A run of records:
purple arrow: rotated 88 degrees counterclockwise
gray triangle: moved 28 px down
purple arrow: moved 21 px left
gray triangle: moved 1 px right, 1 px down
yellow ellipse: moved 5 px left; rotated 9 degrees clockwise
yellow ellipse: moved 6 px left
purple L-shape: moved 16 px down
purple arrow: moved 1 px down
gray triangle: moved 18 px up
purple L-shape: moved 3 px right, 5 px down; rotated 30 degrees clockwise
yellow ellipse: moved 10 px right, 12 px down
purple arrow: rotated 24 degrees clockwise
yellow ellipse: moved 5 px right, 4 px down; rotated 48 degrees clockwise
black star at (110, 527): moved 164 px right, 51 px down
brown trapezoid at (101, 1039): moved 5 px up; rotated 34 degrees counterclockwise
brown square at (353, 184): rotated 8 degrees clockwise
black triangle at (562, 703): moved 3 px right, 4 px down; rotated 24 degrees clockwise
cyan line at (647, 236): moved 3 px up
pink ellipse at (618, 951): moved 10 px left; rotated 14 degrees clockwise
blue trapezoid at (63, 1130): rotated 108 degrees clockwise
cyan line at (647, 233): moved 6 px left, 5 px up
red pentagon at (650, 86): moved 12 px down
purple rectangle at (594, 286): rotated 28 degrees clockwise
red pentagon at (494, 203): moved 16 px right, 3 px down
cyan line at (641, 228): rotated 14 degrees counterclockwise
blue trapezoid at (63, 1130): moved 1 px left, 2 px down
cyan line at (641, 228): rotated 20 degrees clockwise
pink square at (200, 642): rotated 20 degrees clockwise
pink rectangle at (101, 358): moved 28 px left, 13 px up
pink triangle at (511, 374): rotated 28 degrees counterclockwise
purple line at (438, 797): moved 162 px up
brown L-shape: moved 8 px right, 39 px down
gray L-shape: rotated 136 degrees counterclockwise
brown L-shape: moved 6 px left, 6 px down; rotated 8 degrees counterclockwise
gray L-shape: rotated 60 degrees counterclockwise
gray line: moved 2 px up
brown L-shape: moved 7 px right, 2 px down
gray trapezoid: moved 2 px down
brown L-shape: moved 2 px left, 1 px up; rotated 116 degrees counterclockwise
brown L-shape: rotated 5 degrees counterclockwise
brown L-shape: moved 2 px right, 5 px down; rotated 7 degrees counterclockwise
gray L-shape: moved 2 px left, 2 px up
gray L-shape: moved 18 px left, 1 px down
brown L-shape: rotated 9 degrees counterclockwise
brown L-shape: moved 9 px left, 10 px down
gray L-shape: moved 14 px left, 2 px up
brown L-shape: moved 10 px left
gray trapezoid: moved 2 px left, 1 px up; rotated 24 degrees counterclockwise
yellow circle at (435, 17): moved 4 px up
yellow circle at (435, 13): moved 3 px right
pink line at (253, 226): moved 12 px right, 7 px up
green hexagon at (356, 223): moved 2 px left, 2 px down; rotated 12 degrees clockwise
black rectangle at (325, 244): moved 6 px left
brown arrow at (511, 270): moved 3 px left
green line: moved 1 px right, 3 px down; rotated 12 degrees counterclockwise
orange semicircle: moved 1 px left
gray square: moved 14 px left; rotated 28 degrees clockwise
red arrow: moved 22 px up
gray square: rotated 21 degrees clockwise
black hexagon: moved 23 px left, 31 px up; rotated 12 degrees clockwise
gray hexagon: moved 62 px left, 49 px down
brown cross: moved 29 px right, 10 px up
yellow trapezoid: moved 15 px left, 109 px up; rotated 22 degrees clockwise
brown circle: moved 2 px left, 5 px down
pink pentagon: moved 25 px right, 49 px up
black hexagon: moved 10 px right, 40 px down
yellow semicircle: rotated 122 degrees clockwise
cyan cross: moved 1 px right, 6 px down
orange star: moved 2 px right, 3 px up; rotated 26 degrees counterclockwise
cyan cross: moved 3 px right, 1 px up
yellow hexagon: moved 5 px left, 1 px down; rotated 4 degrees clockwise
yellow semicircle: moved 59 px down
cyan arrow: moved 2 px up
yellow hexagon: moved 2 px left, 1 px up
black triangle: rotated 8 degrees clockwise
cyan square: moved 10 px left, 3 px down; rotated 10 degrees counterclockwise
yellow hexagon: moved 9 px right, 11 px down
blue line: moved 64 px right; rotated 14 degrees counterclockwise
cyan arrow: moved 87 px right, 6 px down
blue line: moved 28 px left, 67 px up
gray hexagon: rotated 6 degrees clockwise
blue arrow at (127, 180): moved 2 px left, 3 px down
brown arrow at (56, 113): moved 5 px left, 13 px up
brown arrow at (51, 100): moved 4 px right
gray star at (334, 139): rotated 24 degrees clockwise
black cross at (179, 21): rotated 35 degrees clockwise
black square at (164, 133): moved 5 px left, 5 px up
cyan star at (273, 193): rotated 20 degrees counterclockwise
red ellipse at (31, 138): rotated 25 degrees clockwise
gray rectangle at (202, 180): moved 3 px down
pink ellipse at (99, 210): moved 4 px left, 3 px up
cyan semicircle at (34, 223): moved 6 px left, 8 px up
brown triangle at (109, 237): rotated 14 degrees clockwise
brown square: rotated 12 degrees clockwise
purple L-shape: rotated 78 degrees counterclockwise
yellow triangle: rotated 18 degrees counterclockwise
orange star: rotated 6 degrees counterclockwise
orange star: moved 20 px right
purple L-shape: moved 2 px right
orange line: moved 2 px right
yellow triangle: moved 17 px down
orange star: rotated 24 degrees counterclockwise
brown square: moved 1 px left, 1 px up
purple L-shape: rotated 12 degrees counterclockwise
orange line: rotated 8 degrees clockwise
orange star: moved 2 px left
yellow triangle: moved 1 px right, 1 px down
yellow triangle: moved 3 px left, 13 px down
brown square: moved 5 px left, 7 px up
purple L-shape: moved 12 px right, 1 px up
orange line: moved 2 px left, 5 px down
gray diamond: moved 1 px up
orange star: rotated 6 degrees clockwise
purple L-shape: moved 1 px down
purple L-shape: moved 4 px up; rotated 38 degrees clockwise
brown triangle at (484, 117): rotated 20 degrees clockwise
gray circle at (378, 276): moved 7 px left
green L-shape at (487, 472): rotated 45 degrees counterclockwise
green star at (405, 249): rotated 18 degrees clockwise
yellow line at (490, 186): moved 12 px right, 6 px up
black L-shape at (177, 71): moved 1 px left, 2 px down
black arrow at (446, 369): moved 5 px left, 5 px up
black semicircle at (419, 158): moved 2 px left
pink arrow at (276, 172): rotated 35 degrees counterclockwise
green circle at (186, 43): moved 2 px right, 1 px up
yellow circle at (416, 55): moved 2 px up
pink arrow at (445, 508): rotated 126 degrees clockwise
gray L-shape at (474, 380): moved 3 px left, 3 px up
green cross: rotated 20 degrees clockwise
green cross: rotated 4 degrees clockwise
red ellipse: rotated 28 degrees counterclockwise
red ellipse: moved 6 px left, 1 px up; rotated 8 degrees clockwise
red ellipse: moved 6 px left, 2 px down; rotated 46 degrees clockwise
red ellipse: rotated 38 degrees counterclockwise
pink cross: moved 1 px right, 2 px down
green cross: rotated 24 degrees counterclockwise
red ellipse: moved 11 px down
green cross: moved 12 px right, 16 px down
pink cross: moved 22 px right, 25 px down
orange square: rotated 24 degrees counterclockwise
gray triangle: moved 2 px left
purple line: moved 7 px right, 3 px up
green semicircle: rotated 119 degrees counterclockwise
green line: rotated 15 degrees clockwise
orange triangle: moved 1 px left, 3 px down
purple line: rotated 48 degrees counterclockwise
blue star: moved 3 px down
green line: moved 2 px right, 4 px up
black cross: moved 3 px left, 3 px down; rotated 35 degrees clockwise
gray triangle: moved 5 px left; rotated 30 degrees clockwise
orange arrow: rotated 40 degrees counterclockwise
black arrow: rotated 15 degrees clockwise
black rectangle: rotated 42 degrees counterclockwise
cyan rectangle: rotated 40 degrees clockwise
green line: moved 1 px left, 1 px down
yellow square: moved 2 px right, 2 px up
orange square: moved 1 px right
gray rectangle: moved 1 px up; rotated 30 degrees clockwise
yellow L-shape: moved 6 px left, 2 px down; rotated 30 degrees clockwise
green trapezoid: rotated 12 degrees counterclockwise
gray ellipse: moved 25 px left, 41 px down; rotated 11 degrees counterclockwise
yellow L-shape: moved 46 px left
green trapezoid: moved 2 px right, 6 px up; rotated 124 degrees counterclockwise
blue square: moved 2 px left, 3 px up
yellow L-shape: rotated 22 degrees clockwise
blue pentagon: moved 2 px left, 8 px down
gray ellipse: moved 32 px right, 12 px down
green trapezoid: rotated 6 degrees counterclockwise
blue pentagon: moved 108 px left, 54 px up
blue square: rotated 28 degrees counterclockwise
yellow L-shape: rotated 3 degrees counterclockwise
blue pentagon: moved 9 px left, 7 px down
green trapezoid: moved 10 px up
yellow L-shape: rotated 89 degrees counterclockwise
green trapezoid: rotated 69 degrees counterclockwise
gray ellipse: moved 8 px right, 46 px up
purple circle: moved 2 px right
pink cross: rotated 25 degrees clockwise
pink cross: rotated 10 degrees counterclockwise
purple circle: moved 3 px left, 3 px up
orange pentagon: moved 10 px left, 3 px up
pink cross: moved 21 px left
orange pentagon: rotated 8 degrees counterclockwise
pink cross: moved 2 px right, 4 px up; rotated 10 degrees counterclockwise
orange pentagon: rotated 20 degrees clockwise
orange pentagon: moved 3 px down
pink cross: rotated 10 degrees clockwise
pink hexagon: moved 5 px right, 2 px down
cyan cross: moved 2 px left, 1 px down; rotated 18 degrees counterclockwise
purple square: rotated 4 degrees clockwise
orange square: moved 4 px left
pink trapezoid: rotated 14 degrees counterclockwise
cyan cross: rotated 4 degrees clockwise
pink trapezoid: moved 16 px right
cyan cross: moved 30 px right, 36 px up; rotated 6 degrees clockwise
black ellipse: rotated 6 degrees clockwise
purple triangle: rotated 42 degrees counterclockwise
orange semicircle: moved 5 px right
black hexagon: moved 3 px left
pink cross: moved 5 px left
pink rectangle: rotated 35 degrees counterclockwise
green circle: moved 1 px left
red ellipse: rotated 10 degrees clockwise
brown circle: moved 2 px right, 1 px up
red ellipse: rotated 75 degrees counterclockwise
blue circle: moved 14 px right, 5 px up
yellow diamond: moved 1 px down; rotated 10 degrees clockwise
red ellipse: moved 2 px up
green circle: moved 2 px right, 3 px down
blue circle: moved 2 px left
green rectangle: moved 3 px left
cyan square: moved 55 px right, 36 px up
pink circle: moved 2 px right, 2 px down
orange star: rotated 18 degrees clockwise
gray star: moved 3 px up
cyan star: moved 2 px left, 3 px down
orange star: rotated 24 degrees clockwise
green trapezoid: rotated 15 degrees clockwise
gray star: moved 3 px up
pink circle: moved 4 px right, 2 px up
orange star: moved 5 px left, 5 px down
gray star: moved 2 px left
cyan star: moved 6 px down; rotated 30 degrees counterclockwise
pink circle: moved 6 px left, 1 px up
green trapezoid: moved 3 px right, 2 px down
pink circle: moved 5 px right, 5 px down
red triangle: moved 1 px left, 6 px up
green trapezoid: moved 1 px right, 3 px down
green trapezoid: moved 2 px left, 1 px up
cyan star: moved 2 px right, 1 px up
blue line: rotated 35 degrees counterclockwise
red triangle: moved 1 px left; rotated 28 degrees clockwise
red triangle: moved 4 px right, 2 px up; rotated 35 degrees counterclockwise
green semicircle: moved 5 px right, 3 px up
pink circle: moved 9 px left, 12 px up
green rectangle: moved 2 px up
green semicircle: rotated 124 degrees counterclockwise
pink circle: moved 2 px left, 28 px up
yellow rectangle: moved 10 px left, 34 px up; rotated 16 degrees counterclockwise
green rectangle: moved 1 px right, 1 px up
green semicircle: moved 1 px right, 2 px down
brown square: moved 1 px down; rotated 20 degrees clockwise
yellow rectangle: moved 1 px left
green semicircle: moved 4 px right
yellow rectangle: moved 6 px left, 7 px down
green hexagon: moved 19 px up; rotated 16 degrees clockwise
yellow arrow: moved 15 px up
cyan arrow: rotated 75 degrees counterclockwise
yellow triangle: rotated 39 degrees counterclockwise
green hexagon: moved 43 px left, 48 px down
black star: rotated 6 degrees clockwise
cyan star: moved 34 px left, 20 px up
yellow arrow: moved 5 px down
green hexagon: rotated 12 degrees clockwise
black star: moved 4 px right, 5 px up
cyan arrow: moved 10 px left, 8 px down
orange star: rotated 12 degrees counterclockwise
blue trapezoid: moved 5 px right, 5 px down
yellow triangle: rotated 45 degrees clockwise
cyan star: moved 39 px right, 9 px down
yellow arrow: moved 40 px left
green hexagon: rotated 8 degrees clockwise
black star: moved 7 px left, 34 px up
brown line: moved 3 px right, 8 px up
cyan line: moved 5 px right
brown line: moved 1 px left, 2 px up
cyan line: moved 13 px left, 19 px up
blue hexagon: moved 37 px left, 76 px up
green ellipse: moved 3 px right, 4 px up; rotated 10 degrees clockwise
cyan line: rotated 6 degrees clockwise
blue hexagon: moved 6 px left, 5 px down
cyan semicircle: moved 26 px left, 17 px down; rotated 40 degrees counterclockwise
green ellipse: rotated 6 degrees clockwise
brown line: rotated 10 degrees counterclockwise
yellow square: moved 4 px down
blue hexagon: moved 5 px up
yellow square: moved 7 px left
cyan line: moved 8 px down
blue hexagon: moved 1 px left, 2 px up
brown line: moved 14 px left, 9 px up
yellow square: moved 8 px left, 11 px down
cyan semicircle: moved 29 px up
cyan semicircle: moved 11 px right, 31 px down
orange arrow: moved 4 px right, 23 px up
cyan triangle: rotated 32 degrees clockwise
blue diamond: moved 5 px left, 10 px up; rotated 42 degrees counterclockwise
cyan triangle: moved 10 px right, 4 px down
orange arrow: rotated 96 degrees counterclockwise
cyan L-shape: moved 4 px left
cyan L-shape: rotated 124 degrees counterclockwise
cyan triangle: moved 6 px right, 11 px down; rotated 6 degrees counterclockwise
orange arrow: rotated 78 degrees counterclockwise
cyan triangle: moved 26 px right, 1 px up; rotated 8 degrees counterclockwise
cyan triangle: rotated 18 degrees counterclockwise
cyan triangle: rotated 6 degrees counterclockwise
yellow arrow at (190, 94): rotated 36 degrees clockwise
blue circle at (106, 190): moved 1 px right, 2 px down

(WORK REQUIRED):
Could you turn the stretch of data from its start through the line containing "purple L-shape: moved 3", that line included, into a JSON list of strings, one string per line, with blank lines left out?

(SOLUTION):
[
  "purple arrow: rotated 88 degrees counterclockwise",
  "gray triangle: moved 28 px down",
  "purple arrow: moved 21 px left",
  "gray triangle: moved 1 px right, 1 px down",
  "yellow ellipse: moved 5 px left; rotated 9 degrees clockwise",
  "yellow ellipse: moved 6 px left",
  "purple L-shape: moved 16 px down",
  "purple arrow: moved 1 px down",
  "gray triangle: moved 18 px up",
  "purple L-shape: moved 3 px right, 5 px down; rotated 30 degrees clockwise"
]